_EXERCISE:_ Reproduce all of the data below without alteration; exclude every picture.

==================================================

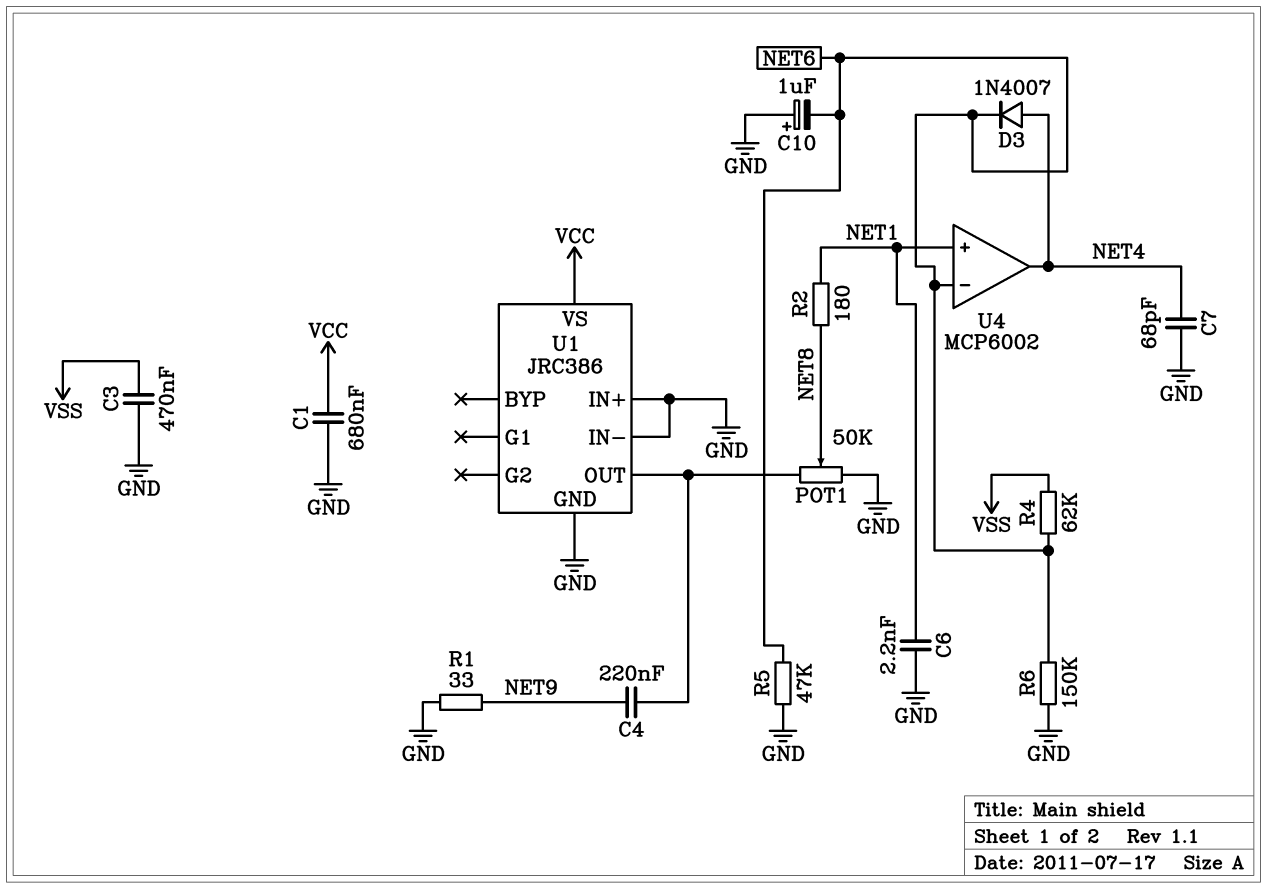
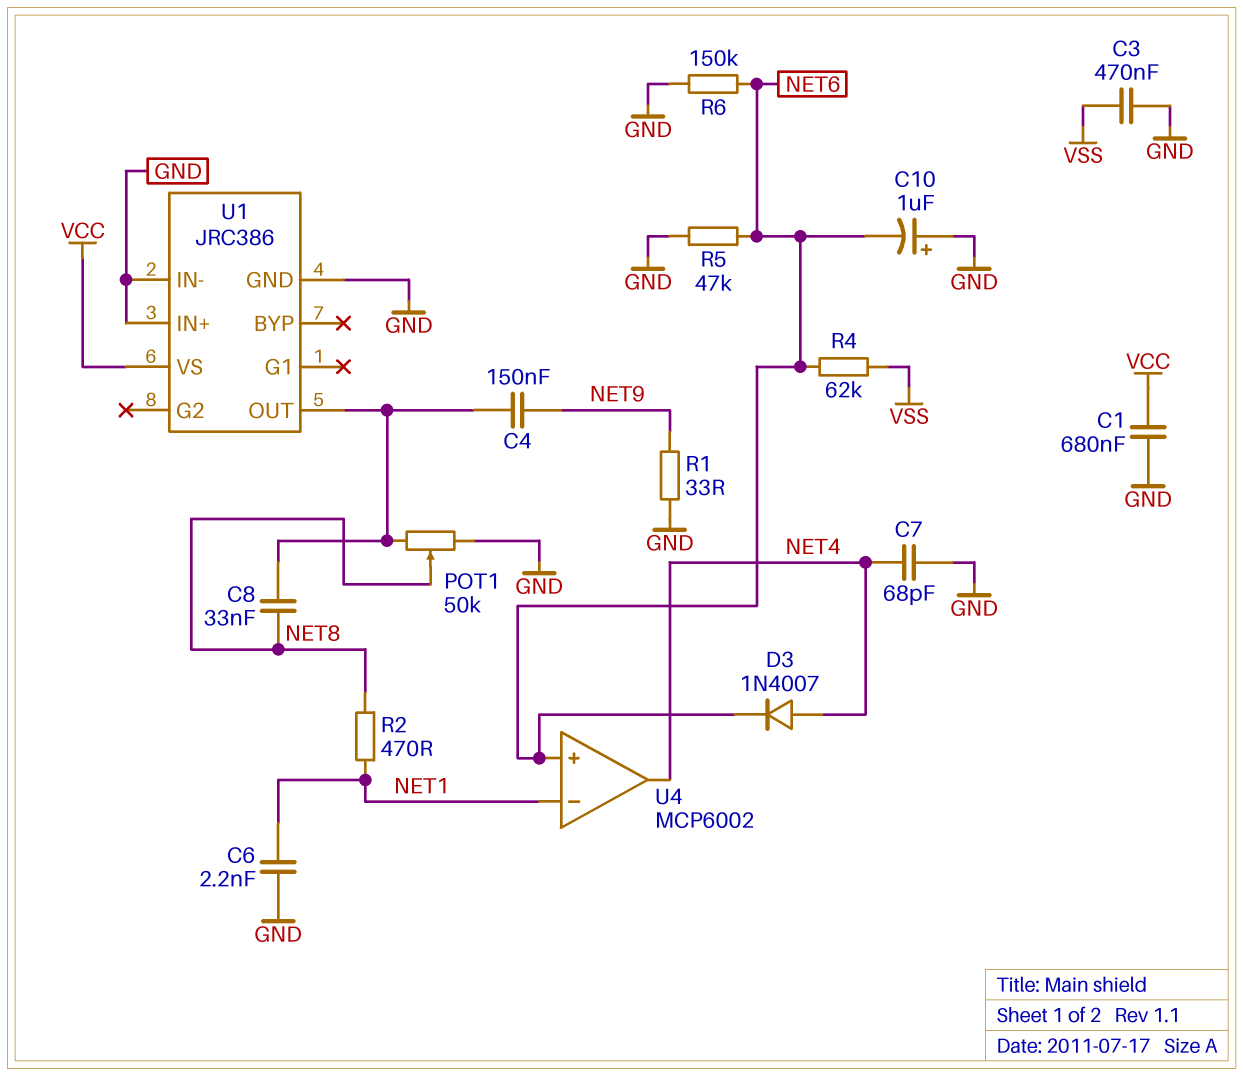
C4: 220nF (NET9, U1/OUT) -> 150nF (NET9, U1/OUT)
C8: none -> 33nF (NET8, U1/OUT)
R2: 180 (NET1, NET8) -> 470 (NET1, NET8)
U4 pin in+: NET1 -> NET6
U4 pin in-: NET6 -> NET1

==================================================

_RESPONSE TO THIS EXERCISE:_
C4: 220nF (NET9, U1/OUT) -> 150nF (NET9, U1/OUT)
C8: none -> 33nF (NET8, U1/OUT)
R2: 180 (NET1, NET8) -> 470 (NET1, NET8)
U4 pin in+: NET1 -> NET6
U4 pin in-: NET6 -> NET1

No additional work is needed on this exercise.